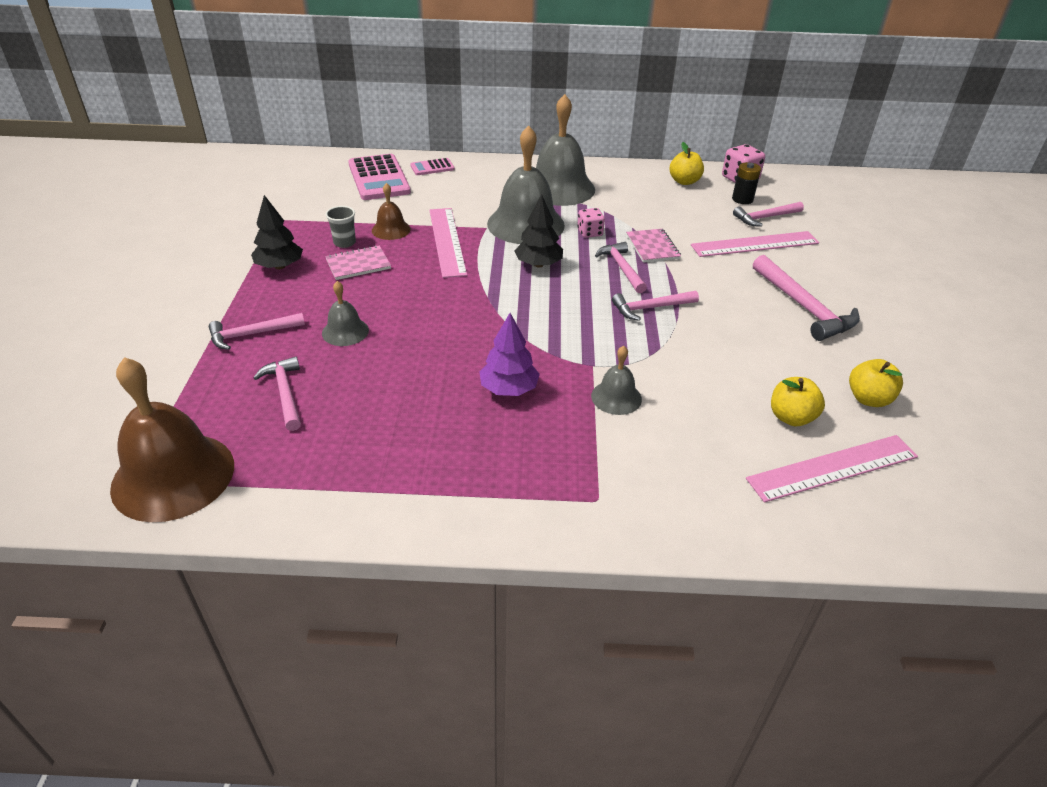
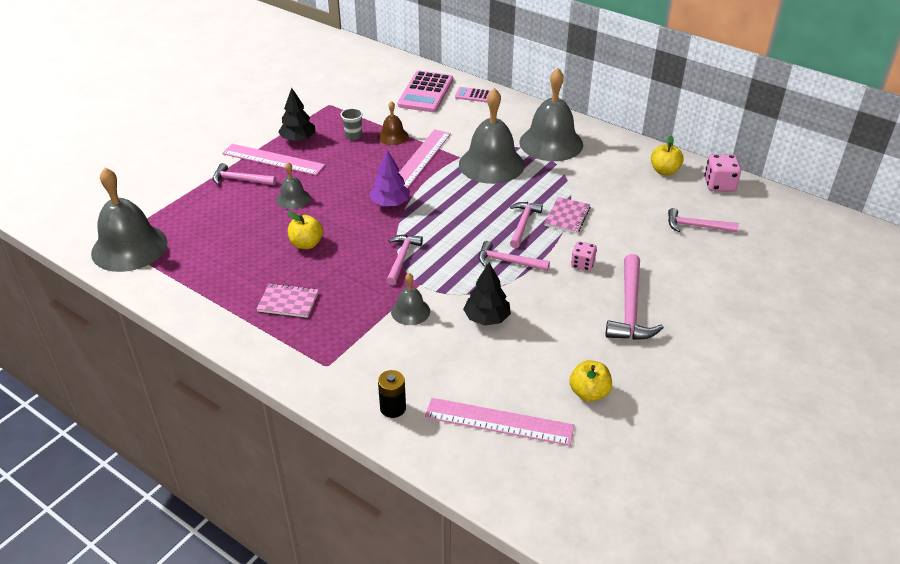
camera: 35 degrees right, 0 degrees up
brown bell [110,357,234,522] -> grey bell [91,168,168,272]
pink hammer [254,357,301,431] -> pink hammer moved to [386,235,423,285]
pink notebook [325,245,391,280] -> pink notebook moved to [257,283,318,318]
purple tree [479,313,540,396] -> purple tree moved to [369,150,410,206]
black tree [514,194,563,267] -> black tree moved to [463,263,511,326]
pink dice [577,208,605,238] -> pink dice moved to [571,241,597,271]
pink ruler [691,231,819,257] -> pink ruler moved to [222,144,325,175]
black battery [732,162,761,204] -> black battery moved to [378,370,406,418]
yellow apple [771,377,825,426] -> yellow apple moved to [288,212,323,249]

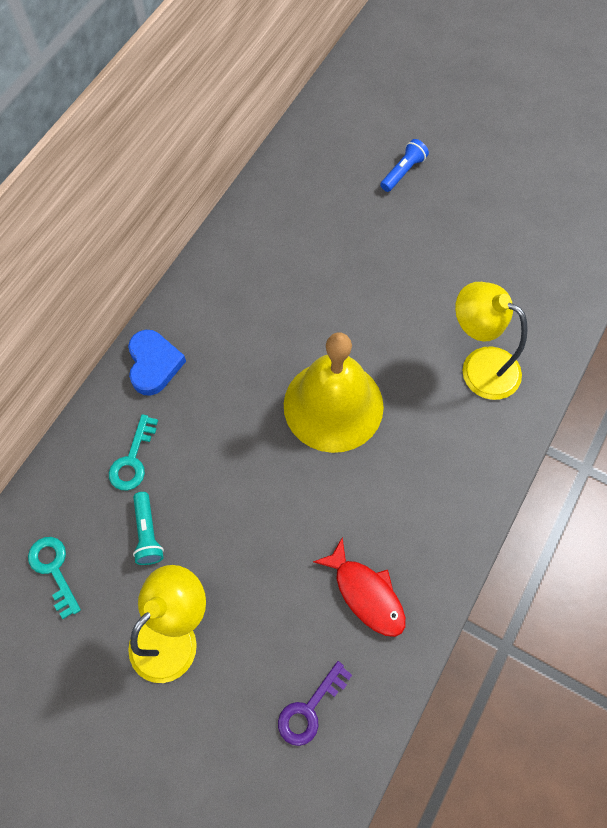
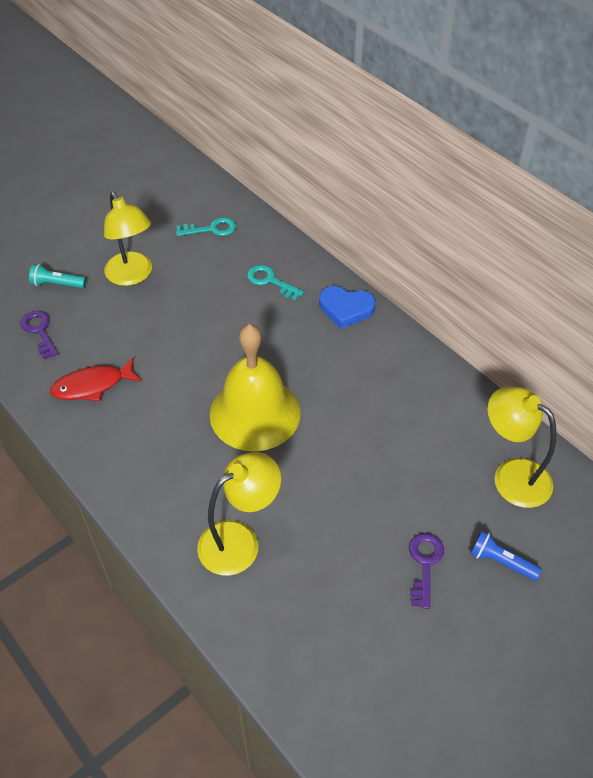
camera: 110 degrees right, 15 degrees down
turquoise flashlight [133,492,164,565] -> turquoise flashlight moved to [29,264,86,288]
blue flashlight [380,139,429,192] -> blue flashlight turned 150 degrees clockwise [470,531,542,581]
none -> purple key [409,533,444,609]
none -> yellow lamp [488,387,557,508]

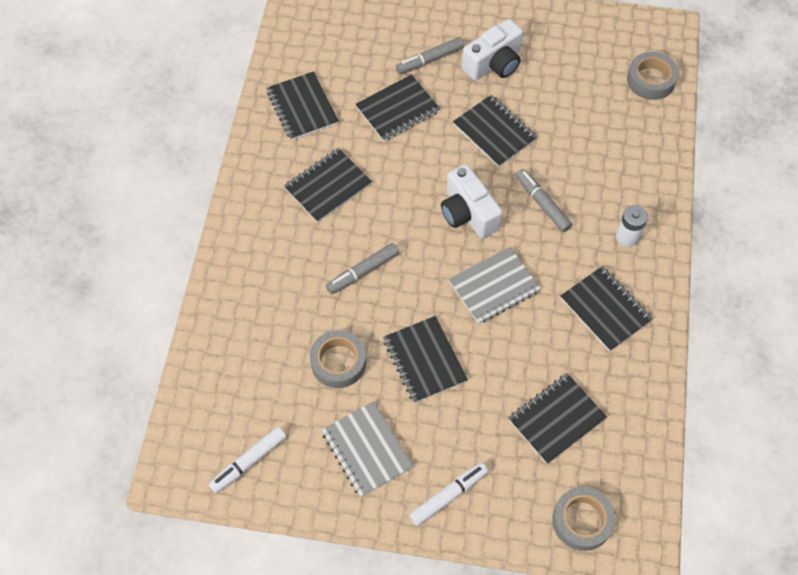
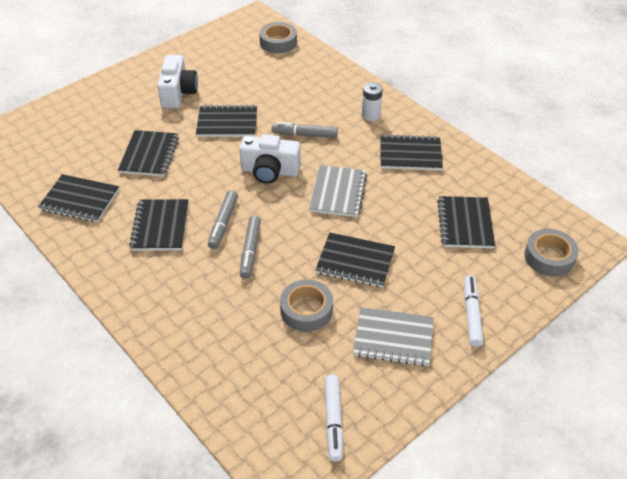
camera: 50 degrees left, 15 degrees down
grey marker [396,37,464,74] -> grey marker moved to [208,190,238,249]

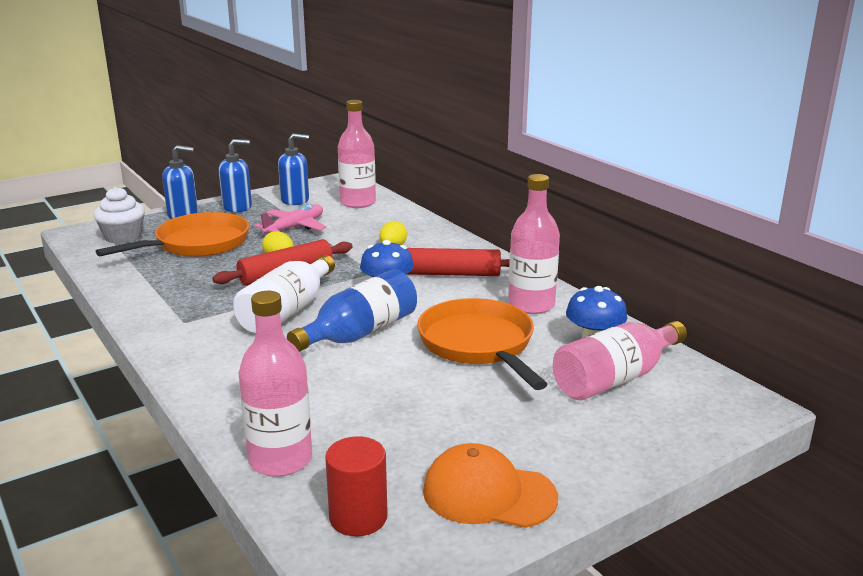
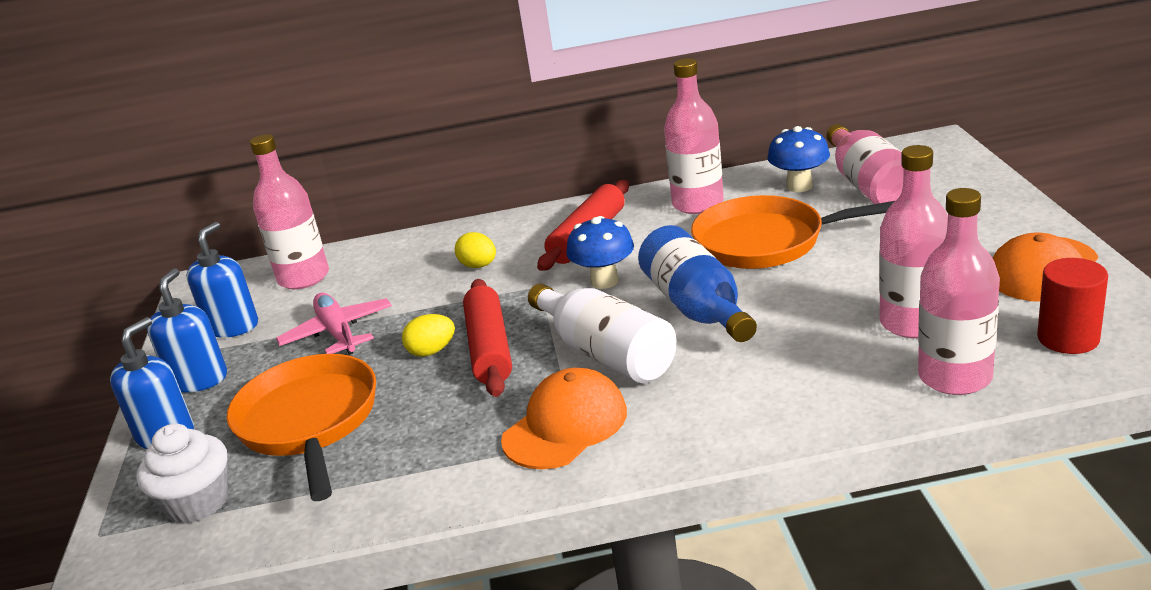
camera: 60 degrees left, 5 degrees up
none -> orange cap [501,368,627,469]
none -> pink bottle [879,145,948,338]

Required work> Report the lines above that contain "degrees".

Answer area>
camera: 35 degrees right, 0 degrees up
camera: 110 degrees right, 15 degrees down
blue flashlight [380,139,429,192] -> blue flashlight turned 150 degrees clockwise [470,531,542,581]
camera: 50 degrees left, 15 degrees down
camera: 60 degrees left, 5 degrees up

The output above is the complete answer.